# DATA LISTING:
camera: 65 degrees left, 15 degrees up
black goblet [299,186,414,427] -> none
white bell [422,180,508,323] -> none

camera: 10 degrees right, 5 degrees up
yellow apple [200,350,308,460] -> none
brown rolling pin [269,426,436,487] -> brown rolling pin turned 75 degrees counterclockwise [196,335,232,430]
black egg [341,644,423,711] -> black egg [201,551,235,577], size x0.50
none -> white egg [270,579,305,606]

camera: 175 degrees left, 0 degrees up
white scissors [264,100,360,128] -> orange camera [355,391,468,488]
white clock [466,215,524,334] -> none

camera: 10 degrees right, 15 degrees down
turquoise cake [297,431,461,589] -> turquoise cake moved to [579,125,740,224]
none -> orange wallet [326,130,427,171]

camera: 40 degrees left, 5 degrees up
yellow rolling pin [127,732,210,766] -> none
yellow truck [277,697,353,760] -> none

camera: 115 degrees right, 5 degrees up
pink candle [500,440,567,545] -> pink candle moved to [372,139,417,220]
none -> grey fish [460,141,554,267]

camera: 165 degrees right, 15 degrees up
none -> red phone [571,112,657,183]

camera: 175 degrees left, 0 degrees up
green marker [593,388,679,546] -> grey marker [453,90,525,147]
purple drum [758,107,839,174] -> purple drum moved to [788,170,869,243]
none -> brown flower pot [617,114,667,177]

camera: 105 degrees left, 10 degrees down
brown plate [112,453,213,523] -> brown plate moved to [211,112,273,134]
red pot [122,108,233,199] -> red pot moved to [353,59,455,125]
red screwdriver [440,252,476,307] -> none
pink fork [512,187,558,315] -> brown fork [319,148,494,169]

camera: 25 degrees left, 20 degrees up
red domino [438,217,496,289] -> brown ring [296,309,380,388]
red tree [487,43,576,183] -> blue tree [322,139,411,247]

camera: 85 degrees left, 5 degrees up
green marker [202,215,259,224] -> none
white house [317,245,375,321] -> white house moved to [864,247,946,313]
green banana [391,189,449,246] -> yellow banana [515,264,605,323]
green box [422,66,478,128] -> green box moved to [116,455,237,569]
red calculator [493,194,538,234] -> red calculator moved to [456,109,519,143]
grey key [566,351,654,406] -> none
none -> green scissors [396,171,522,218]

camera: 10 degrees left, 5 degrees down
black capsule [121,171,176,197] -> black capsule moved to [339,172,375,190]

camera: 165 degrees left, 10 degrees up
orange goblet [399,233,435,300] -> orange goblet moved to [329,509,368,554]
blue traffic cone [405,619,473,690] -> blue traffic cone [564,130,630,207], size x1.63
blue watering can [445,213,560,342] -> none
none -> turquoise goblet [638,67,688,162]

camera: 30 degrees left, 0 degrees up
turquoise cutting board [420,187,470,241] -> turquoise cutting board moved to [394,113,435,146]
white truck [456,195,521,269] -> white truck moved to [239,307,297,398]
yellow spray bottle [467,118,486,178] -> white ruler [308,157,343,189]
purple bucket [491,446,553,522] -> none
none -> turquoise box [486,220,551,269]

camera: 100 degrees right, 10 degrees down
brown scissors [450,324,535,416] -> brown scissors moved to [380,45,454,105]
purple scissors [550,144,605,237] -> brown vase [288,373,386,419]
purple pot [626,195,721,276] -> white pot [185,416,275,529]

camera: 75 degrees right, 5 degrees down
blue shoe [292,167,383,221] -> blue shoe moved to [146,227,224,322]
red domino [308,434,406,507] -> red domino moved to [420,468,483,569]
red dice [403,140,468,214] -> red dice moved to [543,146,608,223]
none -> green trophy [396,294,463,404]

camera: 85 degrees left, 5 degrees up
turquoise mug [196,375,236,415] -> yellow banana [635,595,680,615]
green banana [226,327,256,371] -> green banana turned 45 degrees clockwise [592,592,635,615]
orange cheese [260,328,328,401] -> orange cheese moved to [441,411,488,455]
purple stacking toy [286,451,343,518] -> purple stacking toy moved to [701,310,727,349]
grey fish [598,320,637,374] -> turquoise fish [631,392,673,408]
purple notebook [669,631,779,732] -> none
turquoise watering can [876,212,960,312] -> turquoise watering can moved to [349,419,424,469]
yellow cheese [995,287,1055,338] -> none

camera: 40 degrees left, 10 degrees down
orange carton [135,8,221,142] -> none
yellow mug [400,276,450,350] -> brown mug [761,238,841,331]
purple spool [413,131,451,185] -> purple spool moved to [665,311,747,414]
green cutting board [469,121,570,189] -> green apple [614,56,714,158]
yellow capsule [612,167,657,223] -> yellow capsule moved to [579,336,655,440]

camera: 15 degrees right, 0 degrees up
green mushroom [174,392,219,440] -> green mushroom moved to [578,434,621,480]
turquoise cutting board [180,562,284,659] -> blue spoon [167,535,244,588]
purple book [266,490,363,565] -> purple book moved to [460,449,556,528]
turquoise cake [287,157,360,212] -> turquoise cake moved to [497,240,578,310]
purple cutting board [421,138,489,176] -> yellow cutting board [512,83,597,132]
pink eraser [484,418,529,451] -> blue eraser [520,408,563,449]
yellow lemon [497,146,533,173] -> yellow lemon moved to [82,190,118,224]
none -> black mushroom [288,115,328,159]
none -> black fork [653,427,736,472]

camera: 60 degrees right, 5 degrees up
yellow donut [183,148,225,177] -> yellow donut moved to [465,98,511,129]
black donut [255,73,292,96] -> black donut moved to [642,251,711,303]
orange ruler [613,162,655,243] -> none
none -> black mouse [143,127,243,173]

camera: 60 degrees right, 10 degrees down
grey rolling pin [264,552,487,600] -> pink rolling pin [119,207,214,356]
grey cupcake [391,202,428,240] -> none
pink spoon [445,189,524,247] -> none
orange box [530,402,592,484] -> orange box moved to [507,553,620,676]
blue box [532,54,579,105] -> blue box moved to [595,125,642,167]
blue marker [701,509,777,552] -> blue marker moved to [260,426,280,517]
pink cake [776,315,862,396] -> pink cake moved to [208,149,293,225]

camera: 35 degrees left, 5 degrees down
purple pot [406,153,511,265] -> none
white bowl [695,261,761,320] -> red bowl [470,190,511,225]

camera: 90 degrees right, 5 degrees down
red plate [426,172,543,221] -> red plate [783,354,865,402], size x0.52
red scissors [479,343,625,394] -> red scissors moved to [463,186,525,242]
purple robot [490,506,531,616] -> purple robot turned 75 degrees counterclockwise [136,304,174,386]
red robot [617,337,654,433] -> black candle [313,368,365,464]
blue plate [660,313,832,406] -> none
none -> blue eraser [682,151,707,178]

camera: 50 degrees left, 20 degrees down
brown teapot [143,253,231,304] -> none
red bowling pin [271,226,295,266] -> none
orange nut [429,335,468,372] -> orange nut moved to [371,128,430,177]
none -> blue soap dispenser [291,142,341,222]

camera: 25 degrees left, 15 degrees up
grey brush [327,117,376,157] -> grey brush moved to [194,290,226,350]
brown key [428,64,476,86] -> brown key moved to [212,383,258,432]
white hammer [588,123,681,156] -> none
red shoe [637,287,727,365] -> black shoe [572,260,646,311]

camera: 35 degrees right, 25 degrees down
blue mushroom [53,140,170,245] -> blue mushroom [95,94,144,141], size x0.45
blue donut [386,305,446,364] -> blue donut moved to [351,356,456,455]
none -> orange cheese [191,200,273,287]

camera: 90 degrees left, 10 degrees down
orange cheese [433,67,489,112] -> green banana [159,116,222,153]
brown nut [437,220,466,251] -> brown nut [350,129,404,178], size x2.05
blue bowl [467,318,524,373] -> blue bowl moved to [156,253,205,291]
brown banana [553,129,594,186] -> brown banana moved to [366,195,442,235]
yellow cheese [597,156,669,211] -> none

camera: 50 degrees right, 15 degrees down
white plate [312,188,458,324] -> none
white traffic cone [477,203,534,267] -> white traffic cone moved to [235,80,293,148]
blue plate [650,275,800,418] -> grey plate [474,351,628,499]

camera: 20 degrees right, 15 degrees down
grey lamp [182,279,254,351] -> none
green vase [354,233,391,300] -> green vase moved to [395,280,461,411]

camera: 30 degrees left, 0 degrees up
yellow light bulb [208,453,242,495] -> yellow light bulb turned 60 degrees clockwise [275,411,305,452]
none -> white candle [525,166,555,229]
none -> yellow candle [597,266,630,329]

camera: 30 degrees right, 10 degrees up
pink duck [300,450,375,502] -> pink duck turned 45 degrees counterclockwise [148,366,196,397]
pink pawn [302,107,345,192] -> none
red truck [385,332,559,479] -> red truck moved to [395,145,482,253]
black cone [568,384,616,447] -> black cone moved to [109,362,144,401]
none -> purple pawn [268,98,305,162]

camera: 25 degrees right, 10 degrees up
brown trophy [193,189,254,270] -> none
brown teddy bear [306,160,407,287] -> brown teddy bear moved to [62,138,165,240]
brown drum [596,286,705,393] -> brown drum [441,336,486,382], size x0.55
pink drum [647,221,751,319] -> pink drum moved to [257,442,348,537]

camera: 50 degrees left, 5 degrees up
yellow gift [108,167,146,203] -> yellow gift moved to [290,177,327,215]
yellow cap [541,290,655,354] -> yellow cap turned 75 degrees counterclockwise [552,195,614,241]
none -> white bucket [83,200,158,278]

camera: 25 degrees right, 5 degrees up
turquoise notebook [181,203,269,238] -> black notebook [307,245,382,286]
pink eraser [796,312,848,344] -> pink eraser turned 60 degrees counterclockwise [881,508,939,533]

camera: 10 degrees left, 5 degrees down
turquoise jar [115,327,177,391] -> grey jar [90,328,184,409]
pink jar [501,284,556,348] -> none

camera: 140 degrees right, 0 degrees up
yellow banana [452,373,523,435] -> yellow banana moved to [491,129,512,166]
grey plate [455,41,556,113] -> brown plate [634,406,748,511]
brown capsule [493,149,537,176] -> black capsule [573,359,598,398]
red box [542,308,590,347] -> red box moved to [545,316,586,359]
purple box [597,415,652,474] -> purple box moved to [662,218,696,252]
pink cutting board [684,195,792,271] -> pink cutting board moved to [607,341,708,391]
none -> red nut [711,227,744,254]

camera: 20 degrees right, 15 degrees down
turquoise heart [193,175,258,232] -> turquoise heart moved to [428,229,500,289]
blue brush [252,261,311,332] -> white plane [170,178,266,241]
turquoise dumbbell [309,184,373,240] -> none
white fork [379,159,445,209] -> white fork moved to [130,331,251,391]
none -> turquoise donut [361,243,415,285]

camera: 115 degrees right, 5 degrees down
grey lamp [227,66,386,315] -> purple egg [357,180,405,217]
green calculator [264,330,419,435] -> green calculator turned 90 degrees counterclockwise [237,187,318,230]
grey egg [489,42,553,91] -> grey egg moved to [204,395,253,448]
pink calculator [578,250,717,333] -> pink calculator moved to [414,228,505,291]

# EXERCISE OBJECTIVE:
Within the material above, copy exactly the lines from the line that holds "black egg [341,644,423,711]" up to and including the line that holds "camera: 115 degrees right, 5 degrees up".

# YOUR RESPONSE:
black egg [341,644,423,711] -> black egg [201,551,235,577], size x0.50
none -> white egg [270,579,305,606]

camera: 175 degrees left, 0 degrees up
white scissors [264,100,360,128] -> orange camera [355,391,468,488]
white clock [466,215,524,334] -> none

camera: 10 degrees right, 15 degrees down
turquoise cake [297,431,461,589] -> turquoise cake moved to [579,125,740,224]
none -> orange wallet [326,130,427,171]

camera: 40 degrees left, 5 degrees up
yellow rolling pin [127,732,210,766] -> none
yellow truck [277,697,353,760] -> none

camera: 115 degrees right, 5 degrees up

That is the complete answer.